= YOUR GOAL =
Copy every line of the records below where the word "degrees" occurs.

(Saved data entries)
>>>

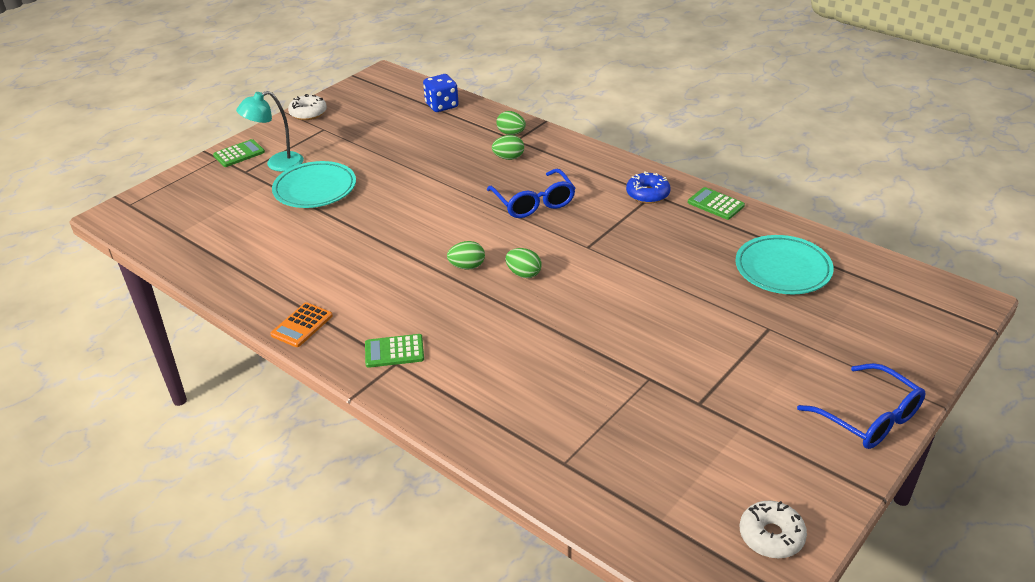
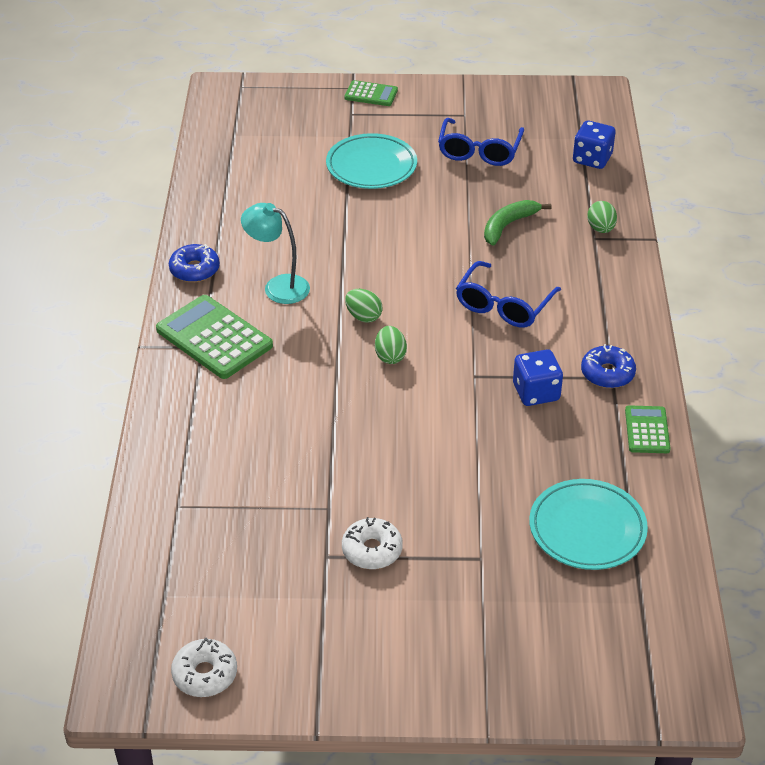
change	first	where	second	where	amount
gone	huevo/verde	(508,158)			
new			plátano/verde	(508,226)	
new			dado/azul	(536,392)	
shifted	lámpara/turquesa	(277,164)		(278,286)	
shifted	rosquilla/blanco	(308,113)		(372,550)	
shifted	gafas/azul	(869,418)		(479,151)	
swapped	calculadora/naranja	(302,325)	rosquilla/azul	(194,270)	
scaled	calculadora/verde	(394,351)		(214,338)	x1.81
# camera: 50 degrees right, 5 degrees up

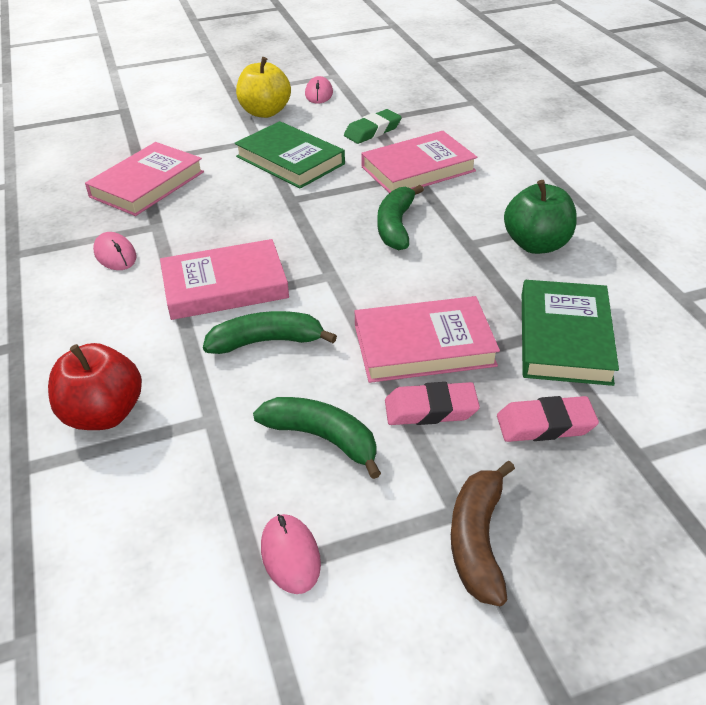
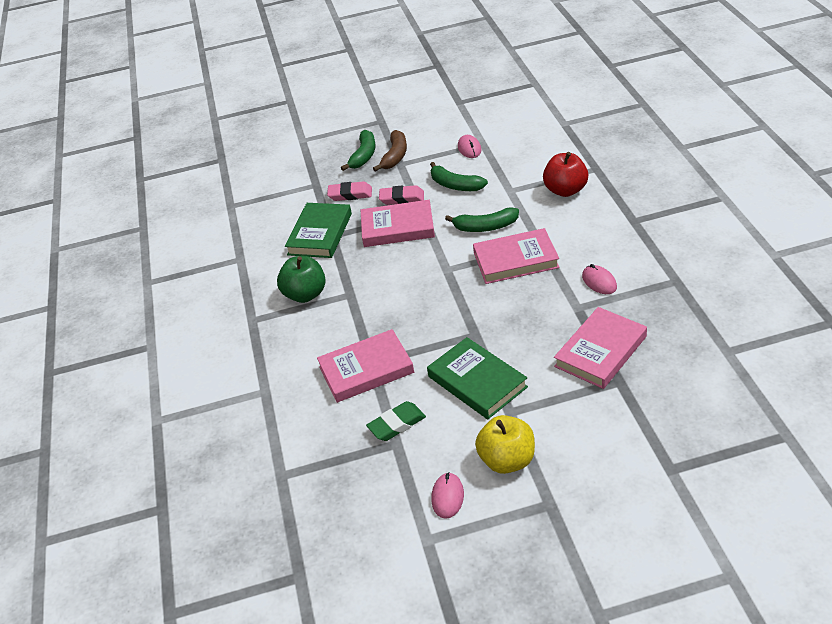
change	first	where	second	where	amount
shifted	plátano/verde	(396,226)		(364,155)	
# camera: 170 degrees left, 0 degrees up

<<<

= EXERCISE OUTPUT =
# camera: 50 degrees right, 5 degrees up
# camera: 170 degrees left, 0 degrees up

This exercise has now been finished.